*Exercise details*:
Please repeat the records, word for word and without gaps.

(Records from a collection)
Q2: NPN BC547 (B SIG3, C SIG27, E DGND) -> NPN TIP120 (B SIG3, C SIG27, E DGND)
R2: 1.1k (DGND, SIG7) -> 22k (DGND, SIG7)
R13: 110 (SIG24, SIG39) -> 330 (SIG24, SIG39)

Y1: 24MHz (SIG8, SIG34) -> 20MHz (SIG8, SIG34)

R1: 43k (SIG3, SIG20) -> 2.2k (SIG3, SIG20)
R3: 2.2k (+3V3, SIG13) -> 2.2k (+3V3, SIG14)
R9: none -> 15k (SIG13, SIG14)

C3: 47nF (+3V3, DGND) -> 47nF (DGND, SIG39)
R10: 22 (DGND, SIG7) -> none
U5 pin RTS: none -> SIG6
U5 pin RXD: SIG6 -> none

*Result for this exercise*:
Q2: NPN BC547 (B SIG3, C SIG27, E DGND) -> NPN TIP120 (B SIG3, C SIG27, E DGND)
R2: 1.1k (DGND, SIG7) -> 22k (DGND, SIG7)
R13: 110 (SIG24, SIG39) -> 330 (SIG24, SIG39)

Y1: 24MHz (SIG8, SIG34) -> 20MHz (SIG8, SIG34)

R1: 43k (SIG3, SIG20) -> 2.2k (SIG3, SIG20)
R3: 2.2k (+3V3, SIG13) -> 2.2k (+3V3, SIG14)
R9: none -> 15k (SIG13, SIG14)

C3: 47nF (+3V3, DGND) -> 47nF (DGND, SIG39)
R10: 22 (DGND, SIG7) -> none
U5 pin RTS: none -> SIG6
U5 pin RXD: SIG6 -> none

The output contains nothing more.